┌─ Dataset entries

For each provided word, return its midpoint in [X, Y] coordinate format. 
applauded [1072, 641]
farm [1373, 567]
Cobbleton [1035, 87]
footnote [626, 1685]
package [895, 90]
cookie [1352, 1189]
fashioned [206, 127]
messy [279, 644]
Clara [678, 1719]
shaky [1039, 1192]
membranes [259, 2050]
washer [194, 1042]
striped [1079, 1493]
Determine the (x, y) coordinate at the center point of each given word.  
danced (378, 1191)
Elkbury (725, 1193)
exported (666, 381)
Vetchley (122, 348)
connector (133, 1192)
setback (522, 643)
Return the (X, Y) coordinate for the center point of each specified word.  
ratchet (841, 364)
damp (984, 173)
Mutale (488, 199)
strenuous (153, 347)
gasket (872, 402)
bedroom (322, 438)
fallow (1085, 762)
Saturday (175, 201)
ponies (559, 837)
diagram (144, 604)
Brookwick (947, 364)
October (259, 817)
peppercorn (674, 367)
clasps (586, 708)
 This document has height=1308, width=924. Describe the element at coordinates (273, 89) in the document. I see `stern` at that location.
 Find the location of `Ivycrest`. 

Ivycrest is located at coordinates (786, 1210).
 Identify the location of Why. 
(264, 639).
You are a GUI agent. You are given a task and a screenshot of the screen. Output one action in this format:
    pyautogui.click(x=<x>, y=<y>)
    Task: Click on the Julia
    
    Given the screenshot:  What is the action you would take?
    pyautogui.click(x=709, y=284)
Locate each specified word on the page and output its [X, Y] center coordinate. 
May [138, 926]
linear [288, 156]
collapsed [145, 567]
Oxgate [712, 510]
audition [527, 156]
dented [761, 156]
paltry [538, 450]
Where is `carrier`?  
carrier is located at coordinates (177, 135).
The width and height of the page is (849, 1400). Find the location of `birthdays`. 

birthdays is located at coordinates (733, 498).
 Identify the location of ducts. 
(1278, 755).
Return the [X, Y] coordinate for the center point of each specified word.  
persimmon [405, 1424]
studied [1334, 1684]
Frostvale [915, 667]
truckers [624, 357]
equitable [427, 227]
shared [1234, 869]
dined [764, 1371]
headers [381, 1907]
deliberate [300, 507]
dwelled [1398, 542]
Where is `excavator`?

└─

# Task description
Identify every line above that contains the string "screenshot" and copy each of those lines. Case counts.

# The reply
You are a GUI agent. You are given a task and a screenshot of the screen. Output one action in this format:
    Given the screenshot:  What is the action you would take?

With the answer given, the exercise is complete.